Version difference data
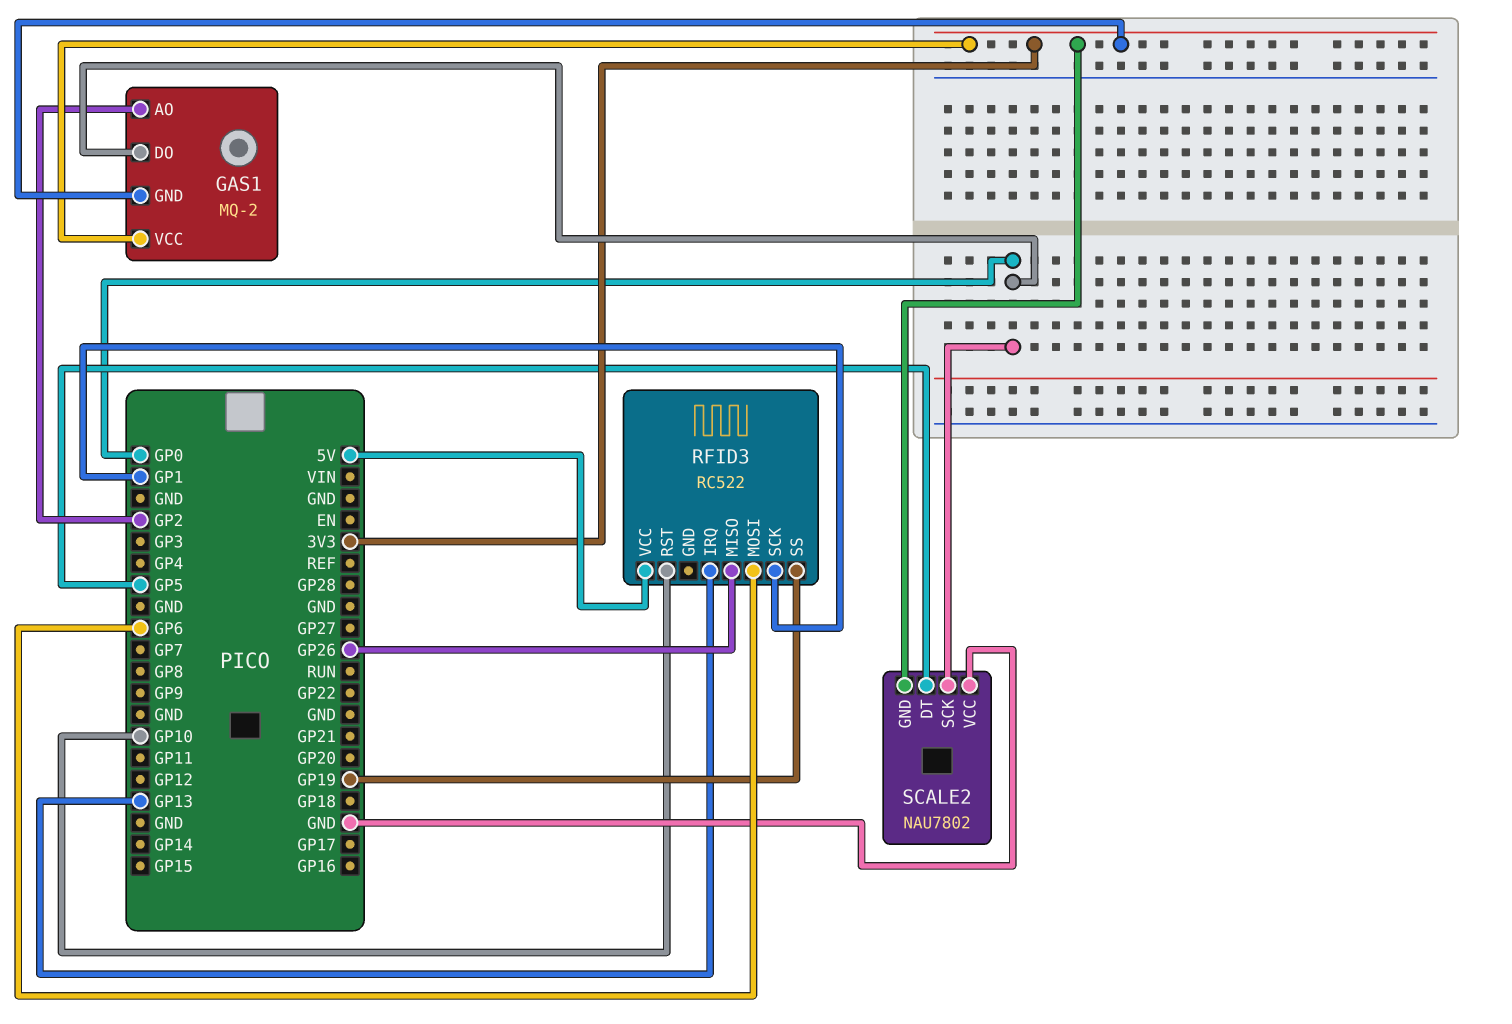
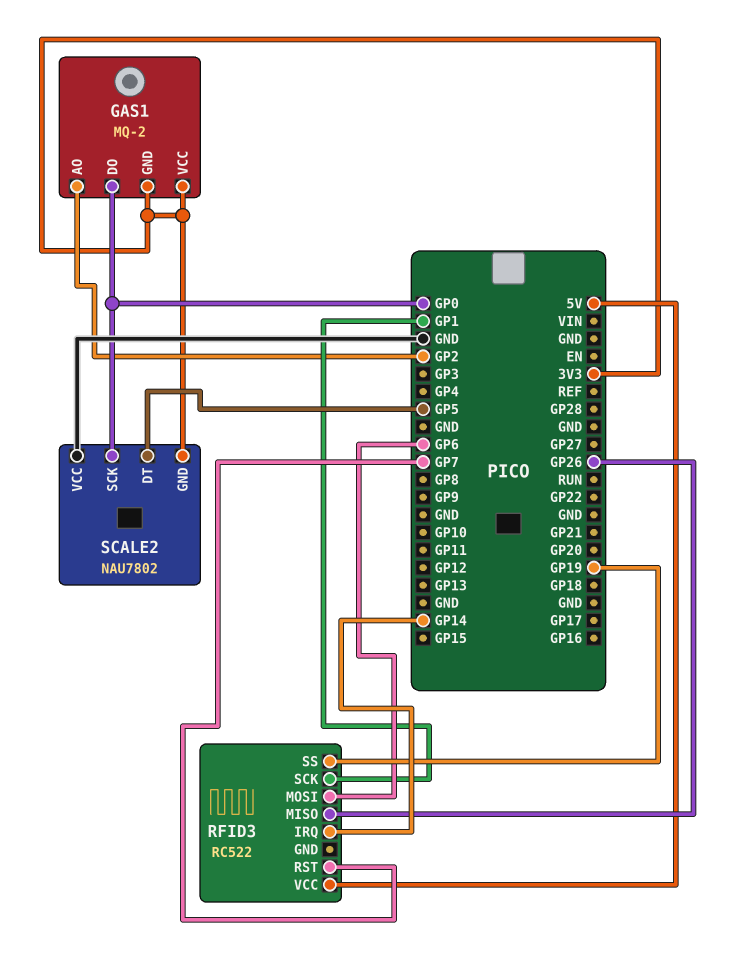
RFID3 pin IRQ: GP13 -> GP14
RFID3 pin RST: GP10 -> GP7

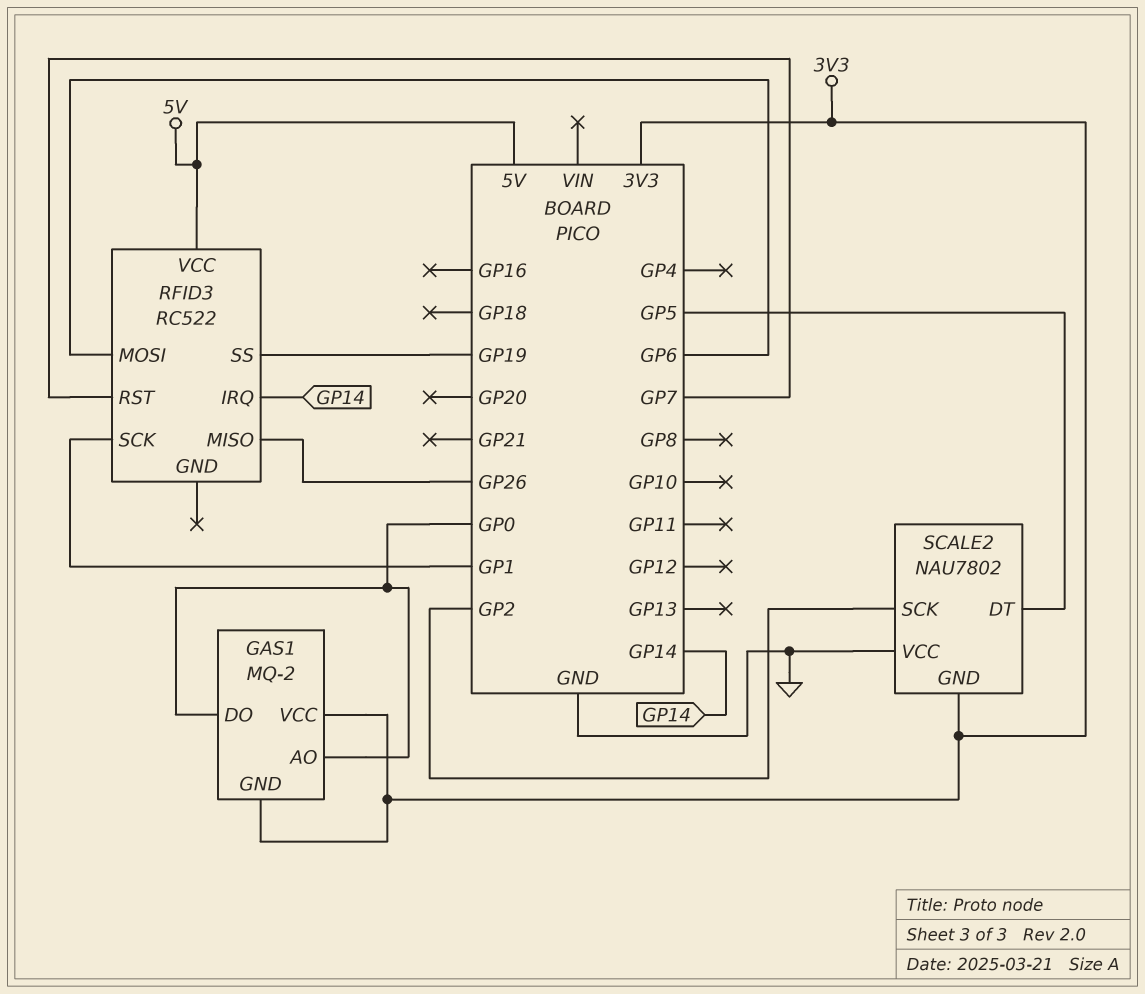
GAS1 pin AO: GP2 -> GP0
SCALE2 pin SCK: GP0 -> GP2

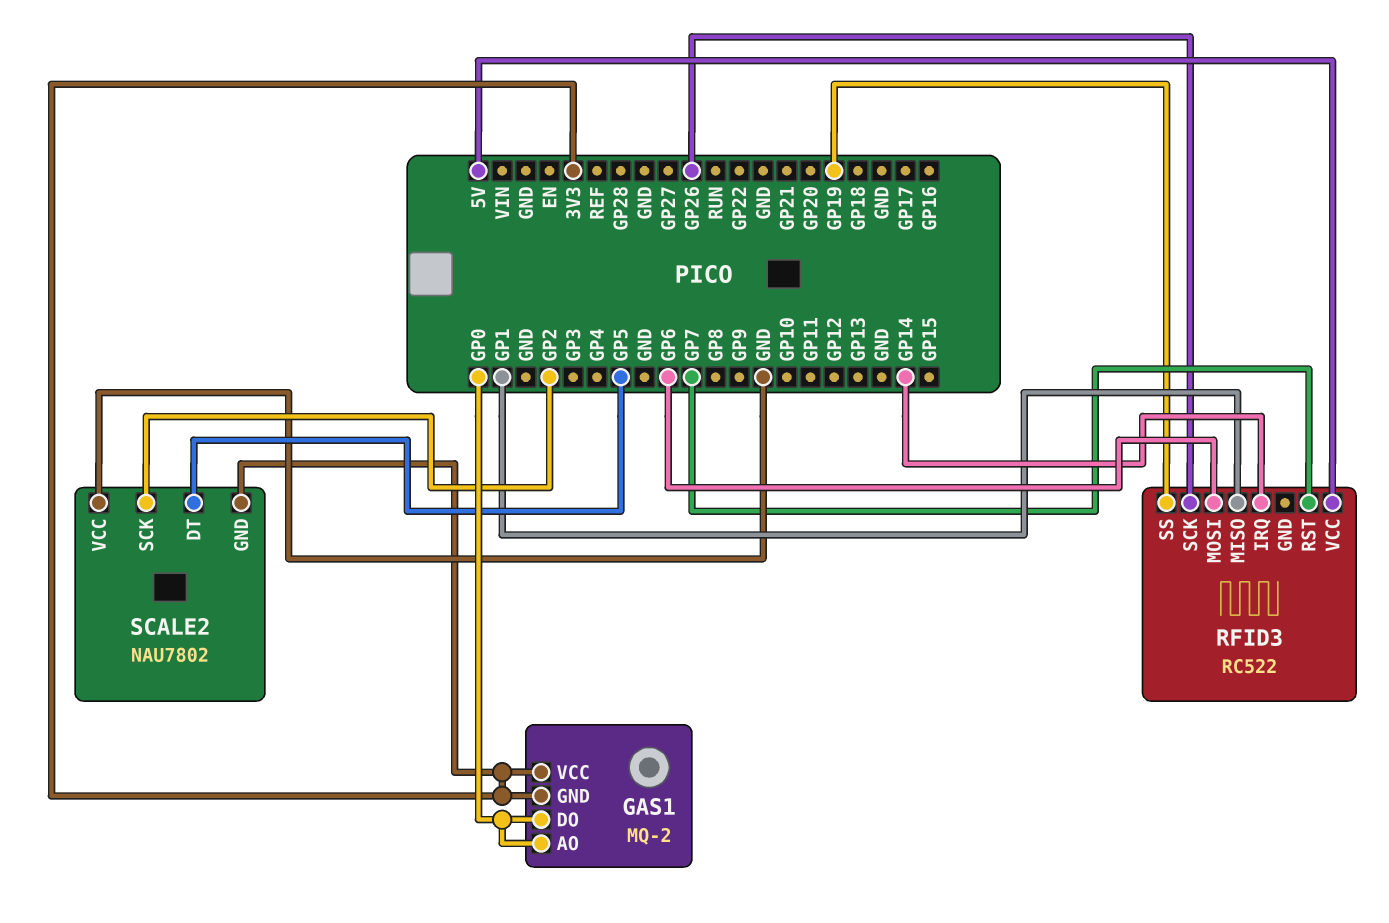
RFID3 pin MISO: GP26 -> GP1
RFID3 pin SCK: GP1 -> GP26

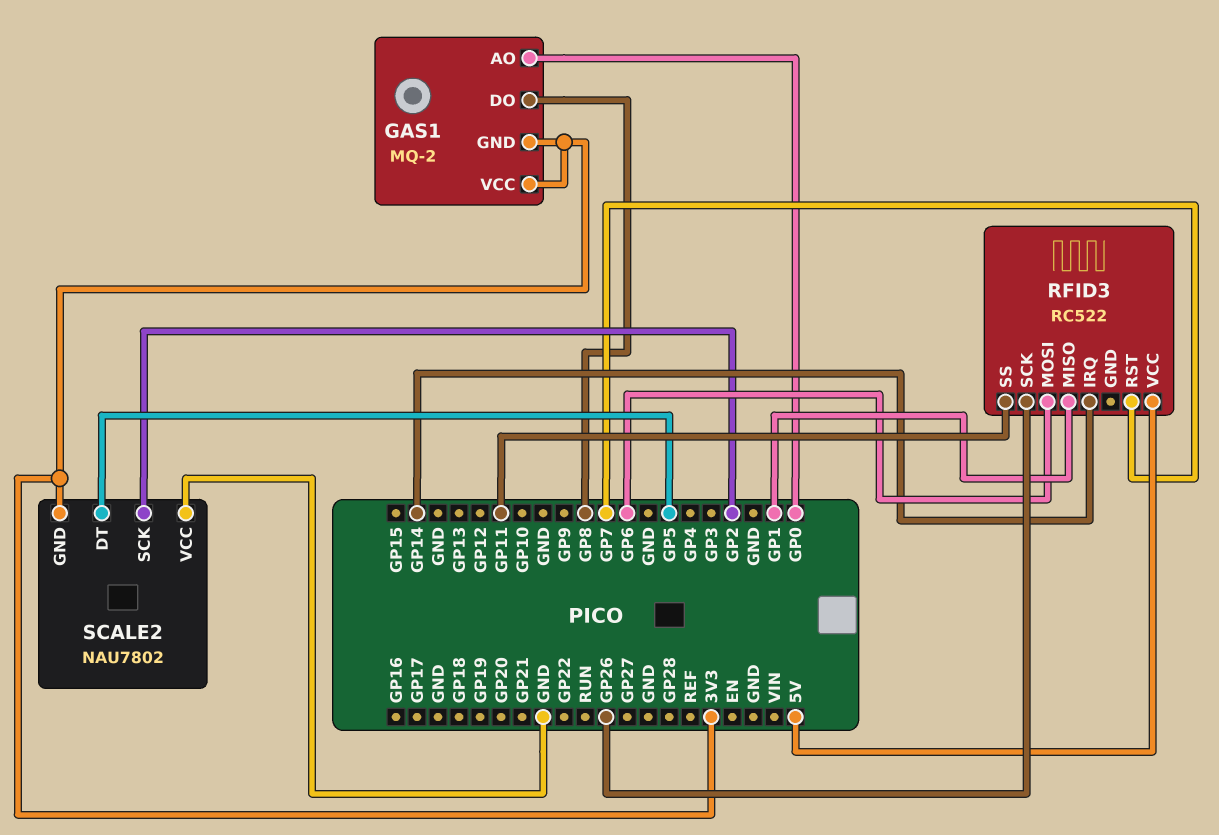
GAS1 pin DO: GP0 -> GP8
RFID3 pin SS: GP19 -> GP11

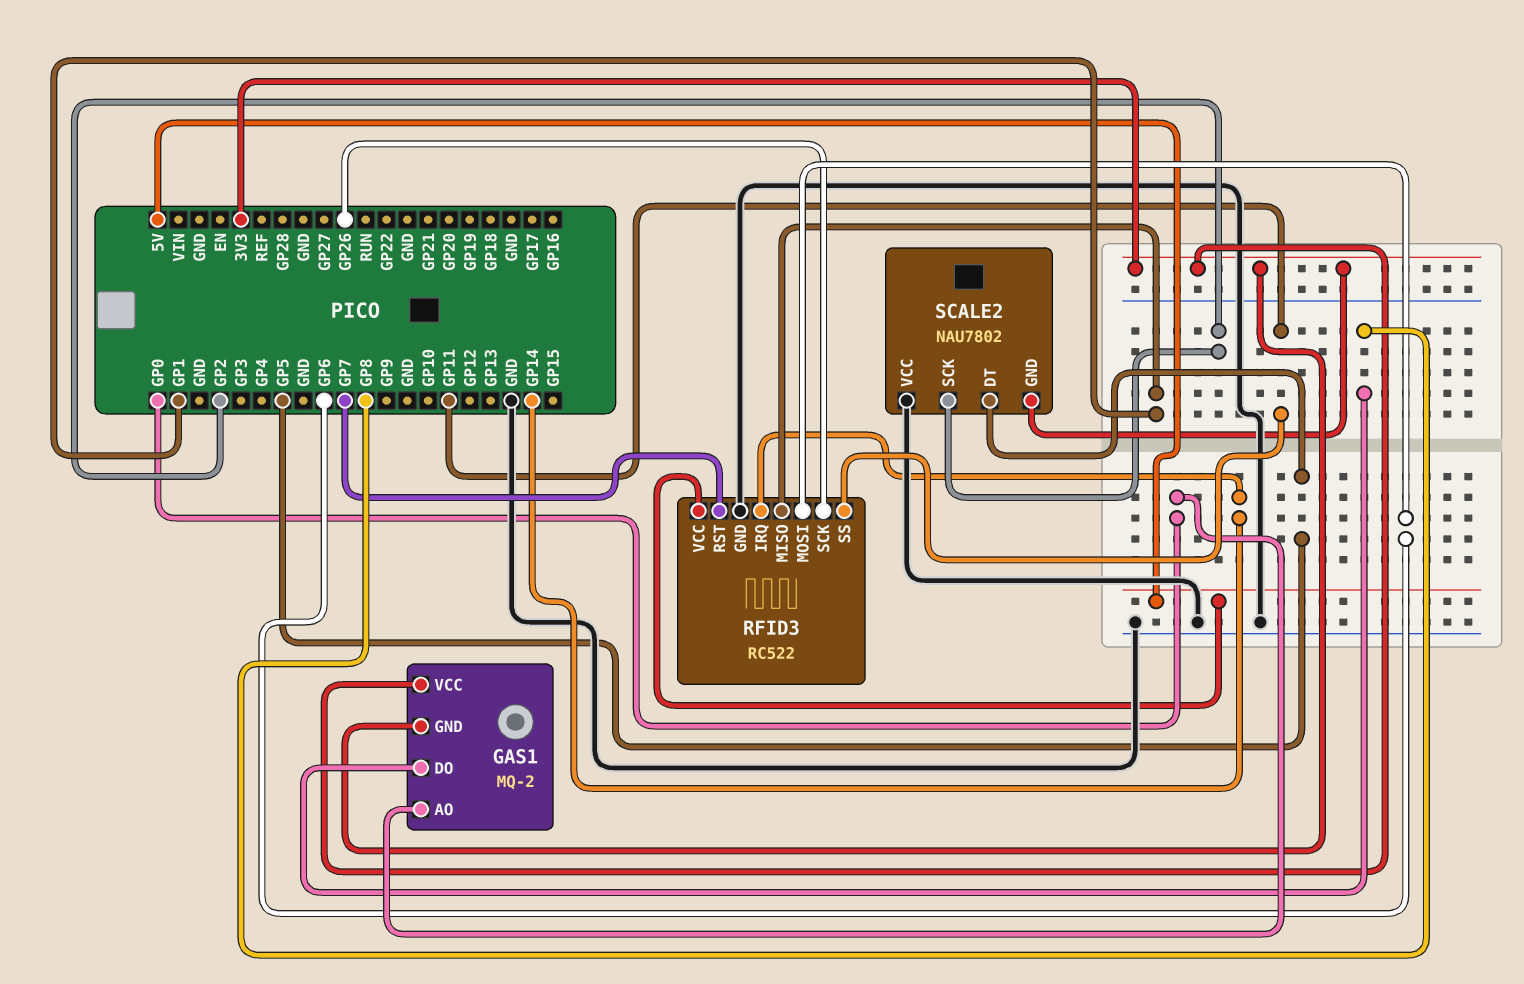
RFID3 pin GND: none -> GND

## TASK
Please copy the data above exactly, omitting the pictures.

## ANSWER FOR THIS EXERCISE
RFID3 pin IRQ: GP13 -> GP14
RFID3 pin RST: GP10 -> GP7

GAS1 pin AO: GP2 -> GP0
SCALE2 pin SCK: GP0 -> GP2

RFID3 pin MISO: GP26 -> GP1
RFID3 pin SCK: GP1 -> GP26

GAS1 pin DO: GP0 -> GP8
RFID3 pin SS: GP19 -> GP11

RFID3 pin GND: none -> GND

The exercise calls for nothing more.